● **AIM OF THE TASK**: Beginning with the first line, please return the entries exactly through the line that contains "TEMP3: DS18B20 -> TMP36", and leave out all later lines.

[Modification records]
============================================================
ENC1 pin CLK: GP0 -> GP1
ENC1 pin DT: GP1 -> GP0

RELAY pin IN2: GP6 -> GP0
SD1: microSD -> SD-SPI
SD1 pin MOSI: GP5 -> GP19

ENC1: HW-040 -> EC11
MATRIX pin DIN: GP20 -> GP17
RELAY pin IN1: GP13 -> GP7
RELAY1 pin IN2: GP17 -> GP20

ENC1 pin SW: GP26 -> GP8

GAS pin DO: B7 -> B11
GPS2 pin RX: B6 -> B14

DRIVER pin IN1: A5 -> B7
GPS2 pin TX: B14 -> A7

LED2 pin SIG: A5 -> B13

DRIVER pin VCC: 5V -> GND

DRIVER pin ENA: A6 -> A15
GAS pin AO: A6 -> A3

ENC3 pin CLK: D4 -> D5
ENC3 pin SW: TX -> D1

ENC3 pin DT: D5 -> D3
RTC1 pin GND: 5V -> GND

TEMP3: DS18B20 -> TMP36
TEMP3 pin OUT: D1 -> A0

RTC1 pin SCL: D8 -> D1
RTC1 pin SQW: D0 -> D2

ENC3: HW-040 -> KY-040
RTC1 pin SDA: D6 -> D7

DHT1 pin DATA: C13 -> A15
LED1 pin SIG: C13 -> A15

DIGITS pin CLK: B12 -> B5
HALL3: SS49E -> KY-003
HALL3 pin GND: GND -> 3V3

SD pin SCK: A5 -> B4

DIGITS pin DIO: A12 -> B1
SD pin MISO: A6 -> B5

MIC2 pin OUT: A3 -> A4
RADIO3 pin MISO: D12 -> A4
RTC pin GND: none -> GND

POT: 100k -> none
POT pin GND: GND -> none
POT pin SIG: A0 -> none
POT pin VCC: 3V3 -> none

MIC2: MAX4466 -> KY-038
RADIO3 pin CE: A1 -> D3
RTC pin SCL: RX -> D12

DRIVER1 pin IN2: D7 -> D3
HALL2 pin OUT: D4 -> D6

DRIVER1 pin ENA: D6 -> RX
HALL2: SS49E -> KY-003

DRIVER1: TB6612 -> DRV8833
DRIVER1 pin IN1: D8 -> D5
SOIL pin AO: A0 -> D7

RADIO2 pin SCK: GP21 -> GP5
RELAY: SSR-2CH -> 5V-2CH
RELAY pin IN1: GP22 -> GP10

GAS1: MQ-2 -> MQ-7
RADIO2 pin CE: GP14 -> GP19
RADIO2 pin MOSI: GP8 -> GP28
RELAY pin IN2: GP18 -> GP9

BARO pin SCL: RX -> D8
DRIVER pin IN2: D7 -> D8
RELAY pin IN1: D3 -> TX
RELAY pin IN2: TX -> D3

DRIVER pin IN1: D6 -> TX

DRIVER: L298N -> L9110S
============================================================
● **RESULT OF THE TASK**:
ENC1 pin CLK: GP0 -> GP1
ENC1 pin DT: GP1 -> GP0

RELAY pin IN2: GP6 -> GP0
SD1: microSD -> SD-SPI
SD1 pin MOSI: GP5 -> GP19

ENC1: HW-040 -> EC11
MATRIX pin DIN: GP20 -> GP17
RELAY pin IN1: GP13 -> GP7
RELAY1 pin IN2: GP17 -> GP20

ENC1 pin SW: GP26 -> GP8

GAS pin DO: B7 -> B11
GPS2 pin RX: B6 -> B14

DRIVER pin IN1: A5 -> B7
GPS2 pin TX: B14 -> A7

LED2 pin SIG: A5 -> B13

DRIVER pin VCC: 5V -> GND

DRIVER pin ENA: A6 -> A15
GAS pin AO: A6 -> A3

ENC3 pin CLK: D4 -> D5
ENC3 pin SW: TX -> D1

ENC3 pin DT: D5 -> D3
RTC1 pin GND: 5V -> GND

TEMP3: DS18B20 -> TMP36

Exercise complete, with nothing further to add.